======== DATA ========

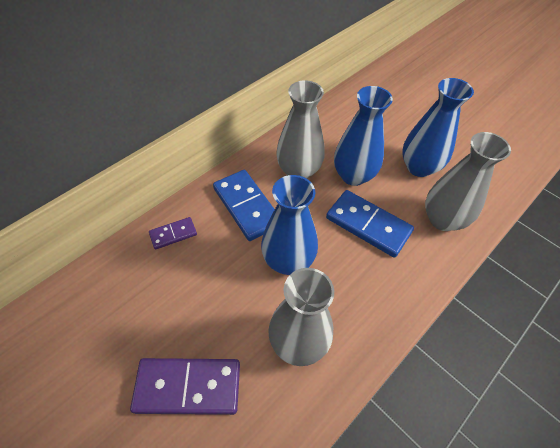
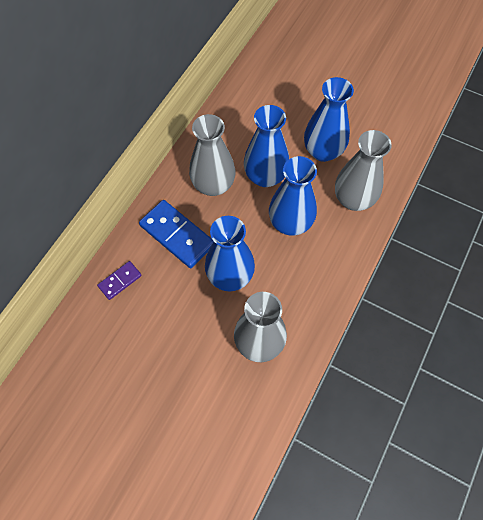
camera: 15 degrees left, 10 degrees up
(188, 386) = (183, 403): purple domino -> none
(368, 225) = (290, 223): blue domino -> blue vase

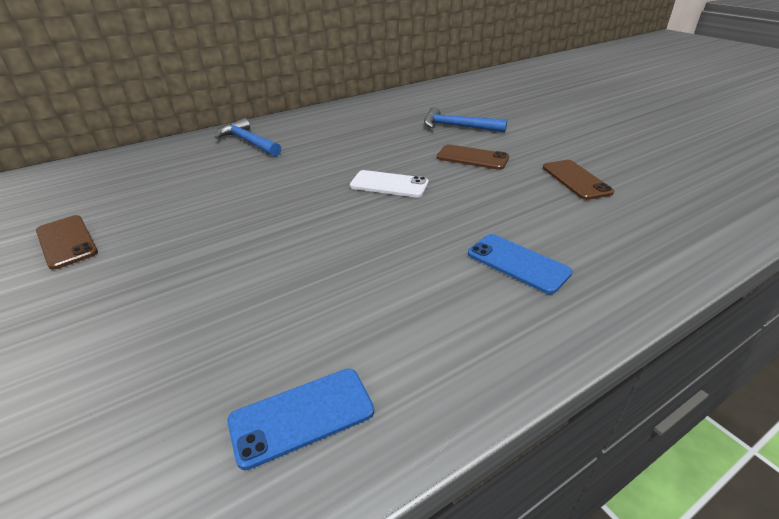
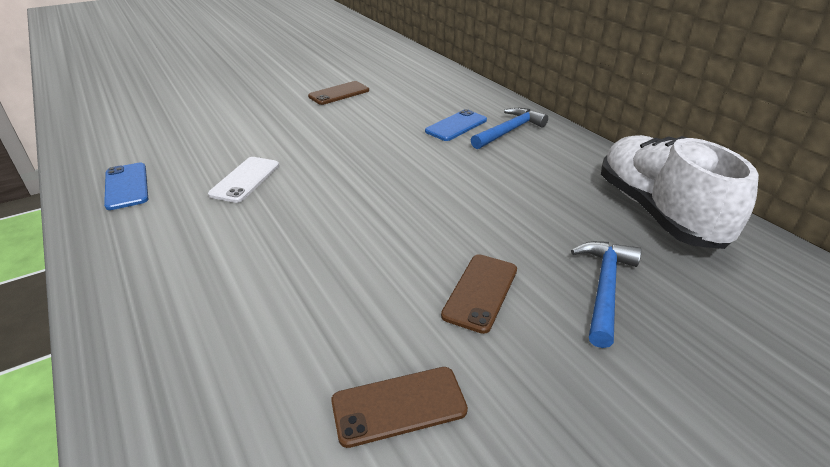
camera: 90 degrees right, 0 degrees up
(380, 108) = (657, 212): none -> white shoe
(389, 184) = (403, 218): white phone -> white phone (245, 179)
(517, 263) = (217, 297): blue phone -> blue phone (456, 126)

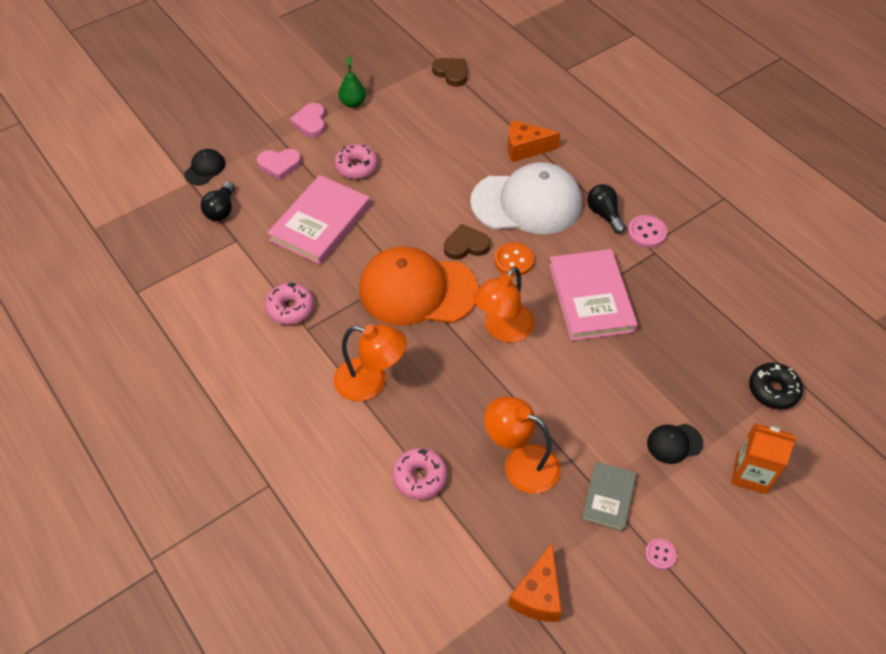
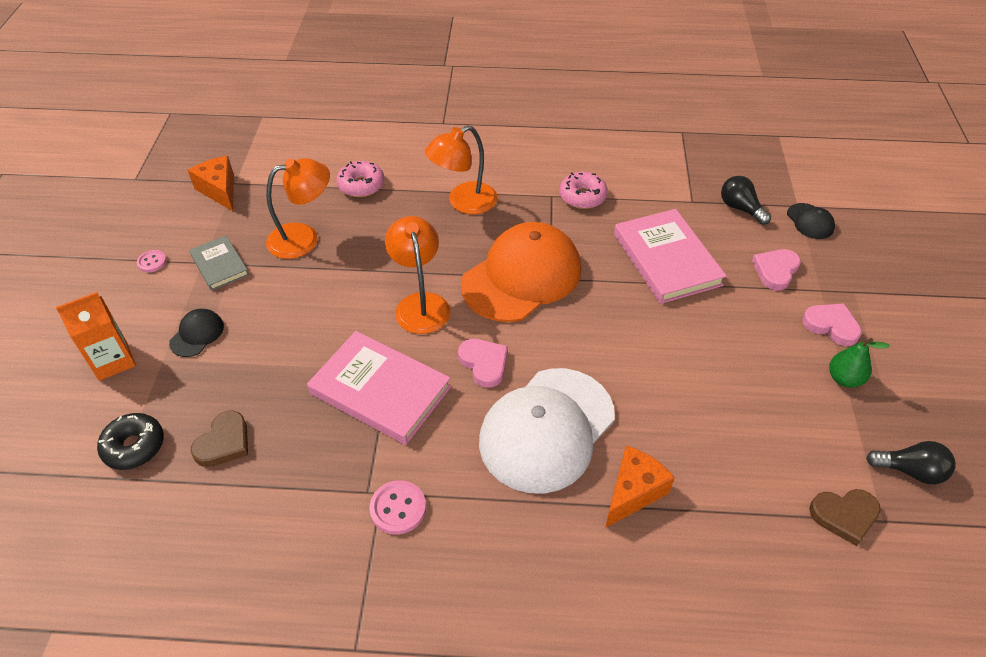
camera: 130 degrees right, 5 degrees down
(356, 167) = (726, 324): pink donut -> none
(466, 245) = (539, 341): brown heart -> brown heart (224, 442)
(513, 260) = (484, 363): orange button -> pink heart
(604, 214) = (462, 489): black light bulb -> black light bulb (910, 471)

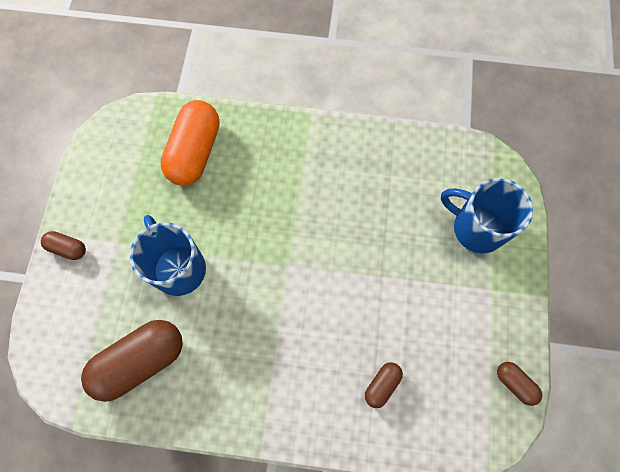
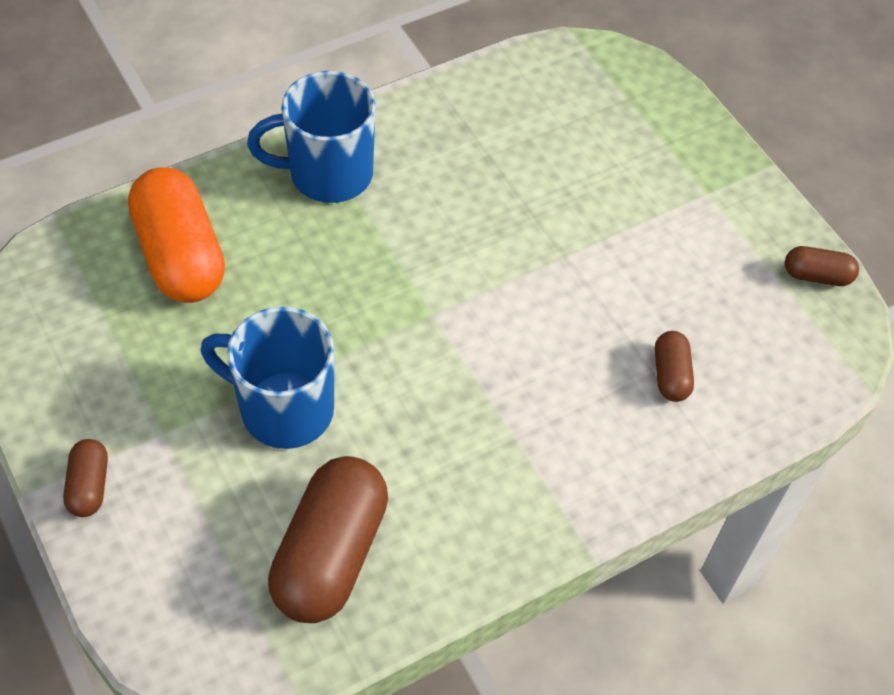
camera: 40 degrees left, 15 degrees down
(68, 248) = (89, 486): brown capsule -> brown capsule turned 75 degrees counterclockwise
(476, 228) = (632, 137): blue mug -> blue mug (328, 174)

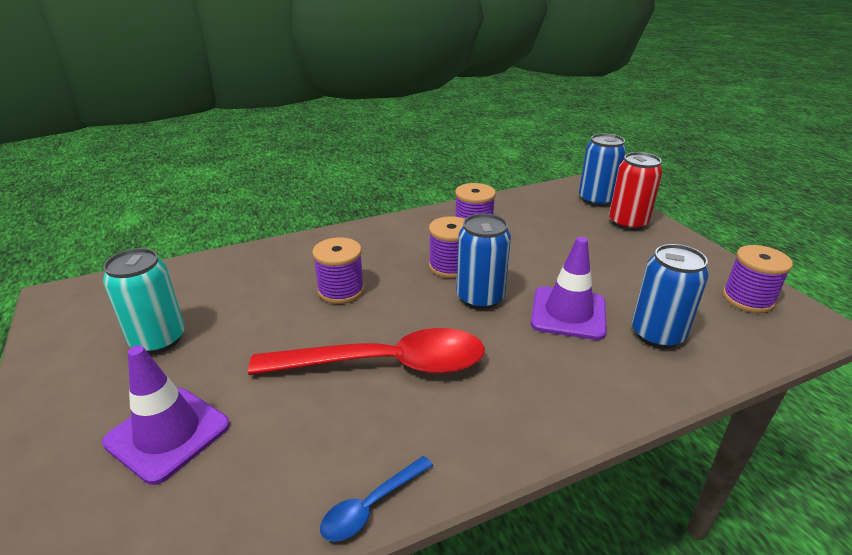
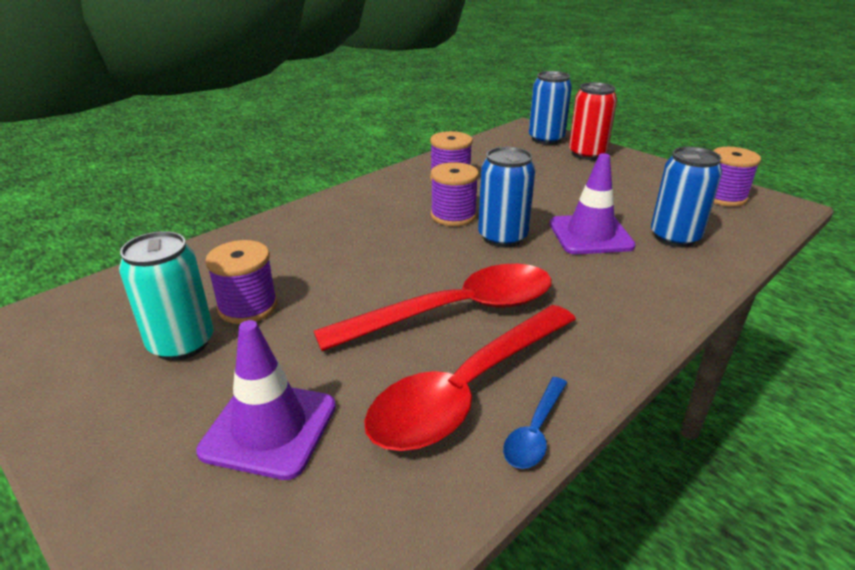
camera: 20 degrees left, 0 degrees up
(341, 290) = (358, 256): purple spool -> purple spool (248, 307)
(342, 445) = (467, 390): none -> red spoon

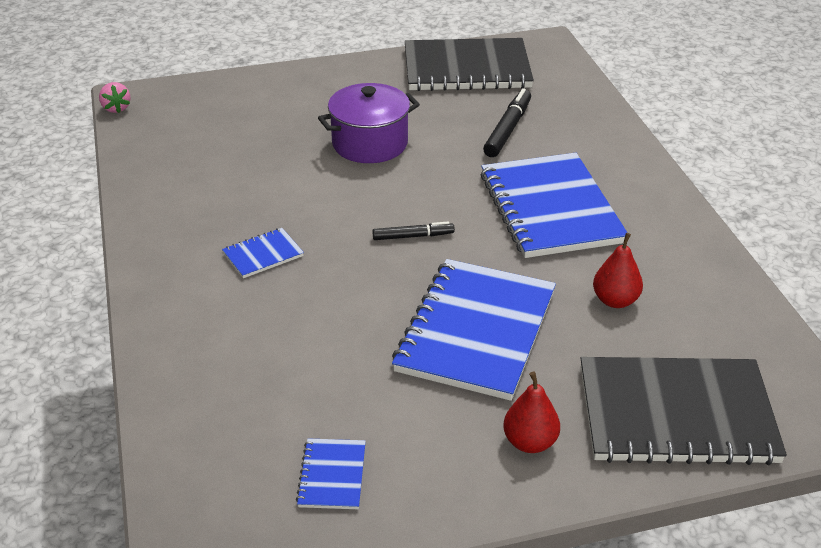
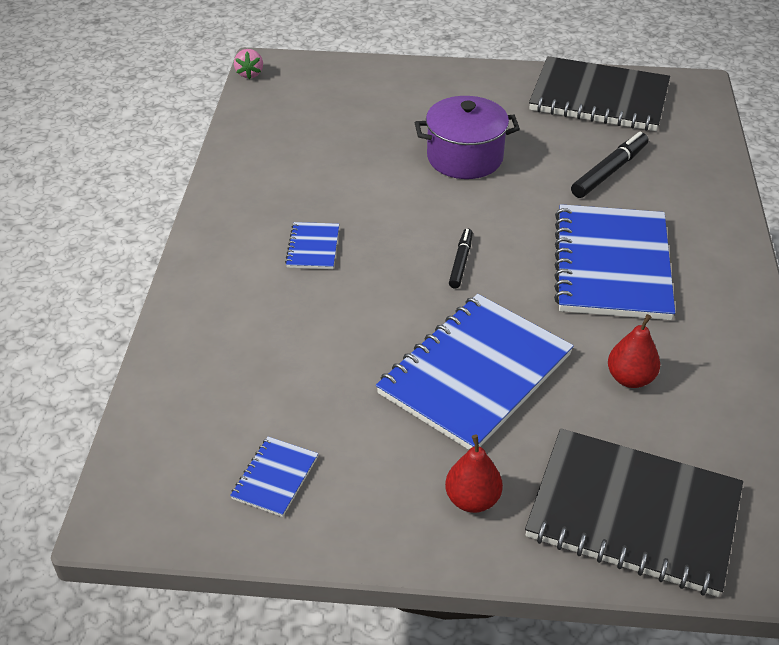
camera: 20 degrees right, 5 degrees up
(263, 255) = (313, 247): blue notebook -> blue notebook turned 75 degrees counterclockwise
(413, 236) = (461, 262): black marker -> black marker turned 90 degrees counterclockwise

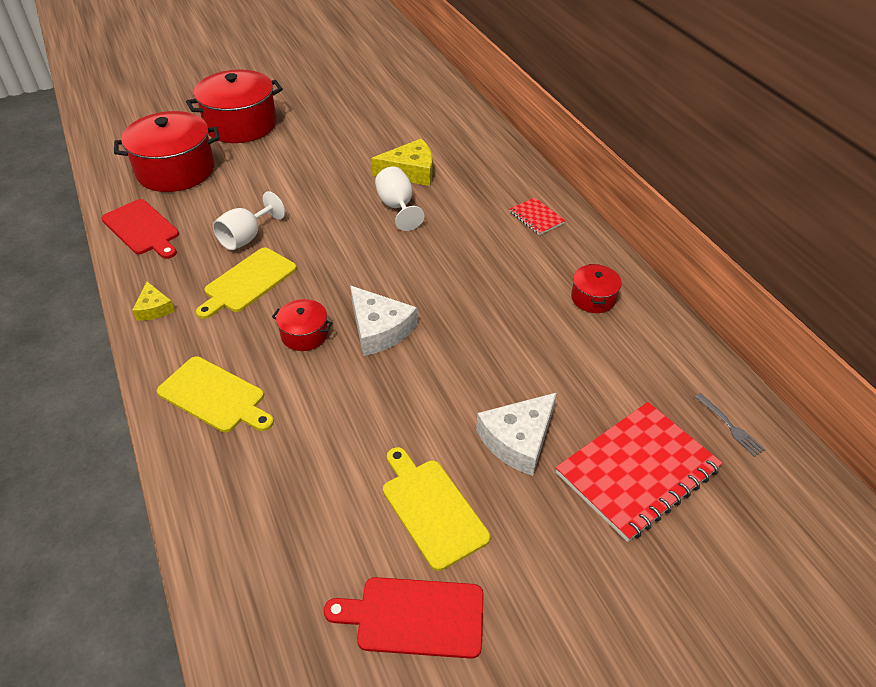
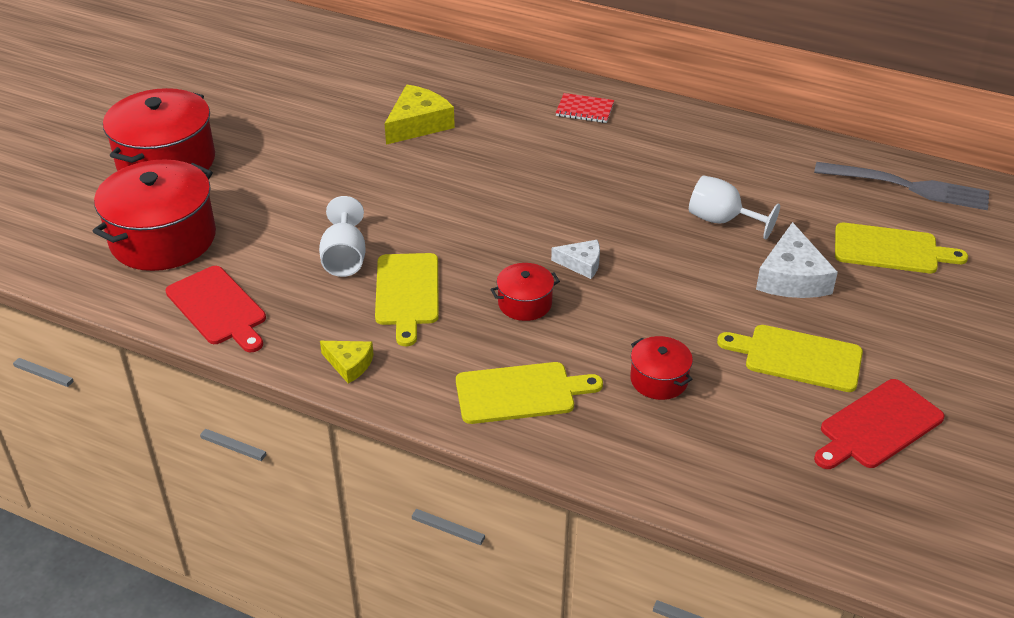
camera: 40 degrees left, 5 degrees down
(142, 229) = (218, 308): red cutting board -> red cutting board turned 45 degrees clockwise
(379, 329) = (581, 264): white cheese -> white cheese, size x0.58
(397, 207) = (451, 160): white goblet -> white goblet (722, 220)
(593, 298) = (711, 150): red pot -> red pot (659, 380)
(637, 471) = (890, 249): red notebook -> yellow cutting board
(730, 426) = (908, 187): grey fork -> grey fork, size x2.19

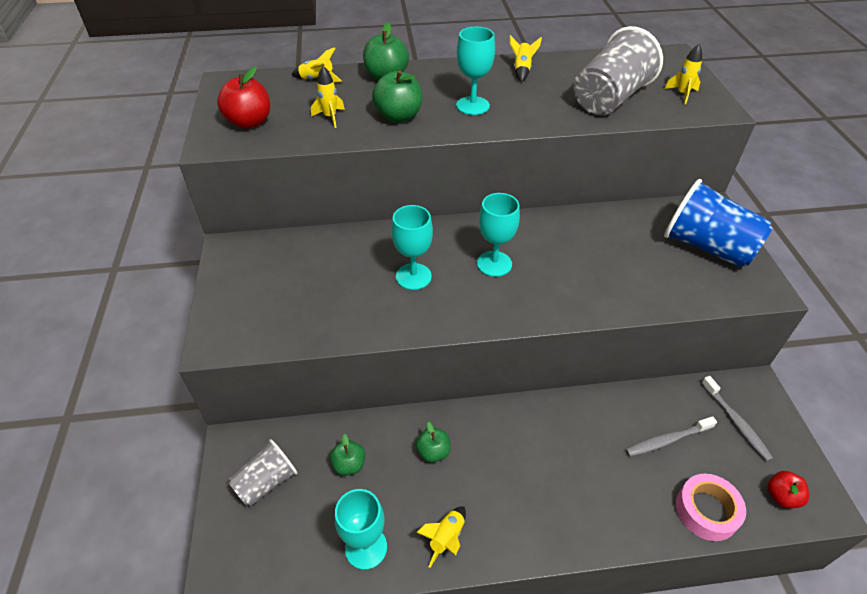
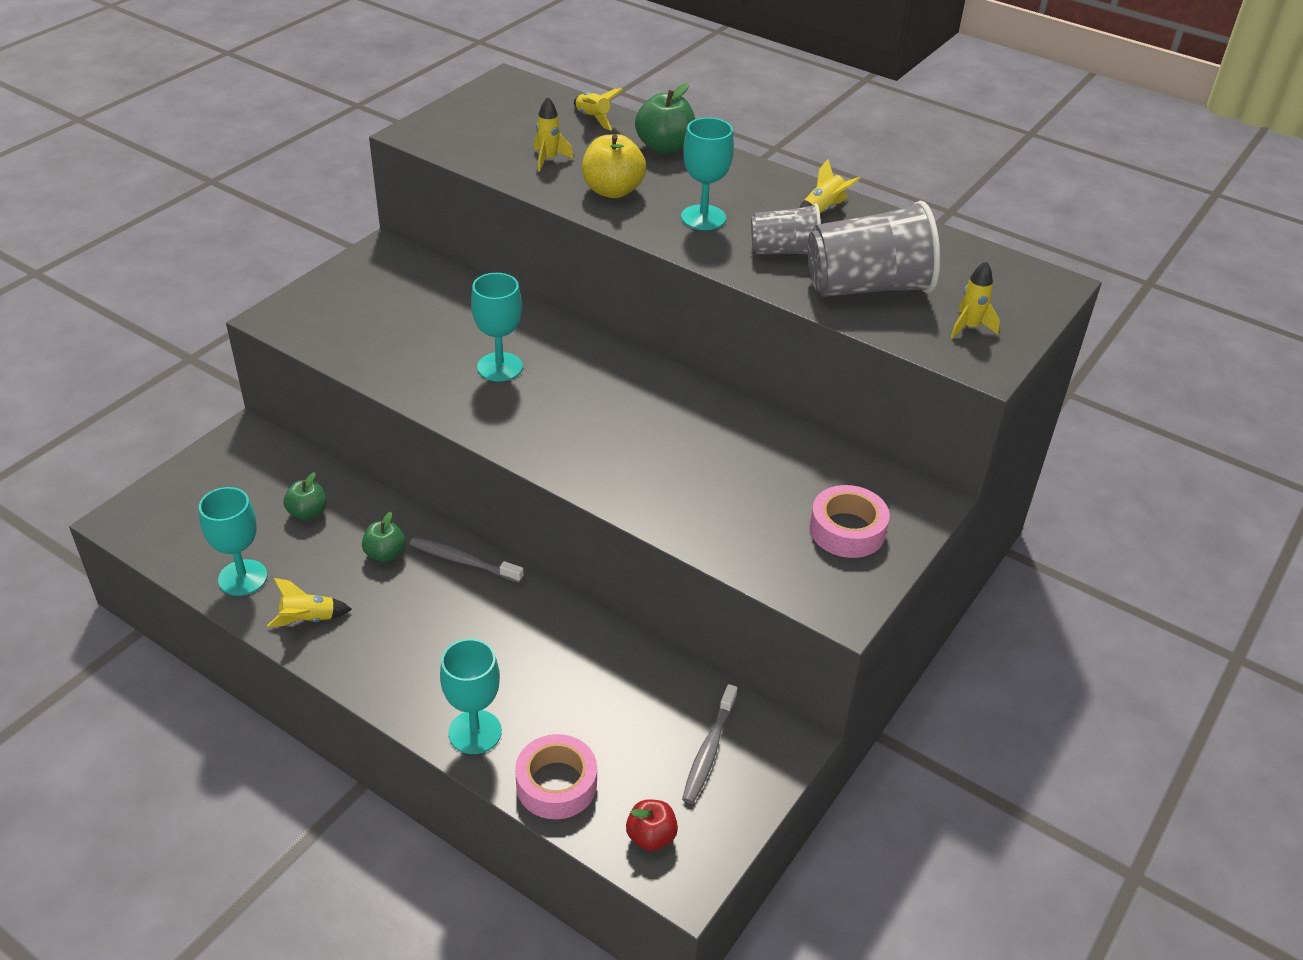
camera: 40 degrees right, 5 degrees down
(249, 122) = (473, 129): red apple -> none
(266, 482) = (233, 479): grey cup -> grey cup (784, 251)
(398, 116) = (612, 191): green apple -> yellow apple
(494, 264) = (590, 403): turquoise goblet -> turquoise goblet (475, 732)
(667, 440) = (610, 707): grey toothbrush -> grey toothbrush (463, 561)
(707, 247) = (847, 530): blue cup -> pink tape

========

*EXERCISE DESCRIPTION*. Find the line that contains "camera: 40 degrees right, 5 degrees down". Write out that line and every line after it through the end of the data, exactly, and nothing else.

*RESPONSE TO THE EXERCISE*.
camera: 40 degrees right, 5 degrees down
(249, 122) = (473, 129): red apple -> none
(266, 482) = (233, 479): grey cup -> grey cup (784, 251)
(398, 116) = (612, 191): green apple -> yellow apple
(494, 264) = (590, 403): turquoise goblet -> turquoise goblet (475, 732)
(667, 440) = (610, 707): grey toothbrush -> grey toothbrush (463, 561)
(707, 247) = (847, 530): blue cup -> pink tape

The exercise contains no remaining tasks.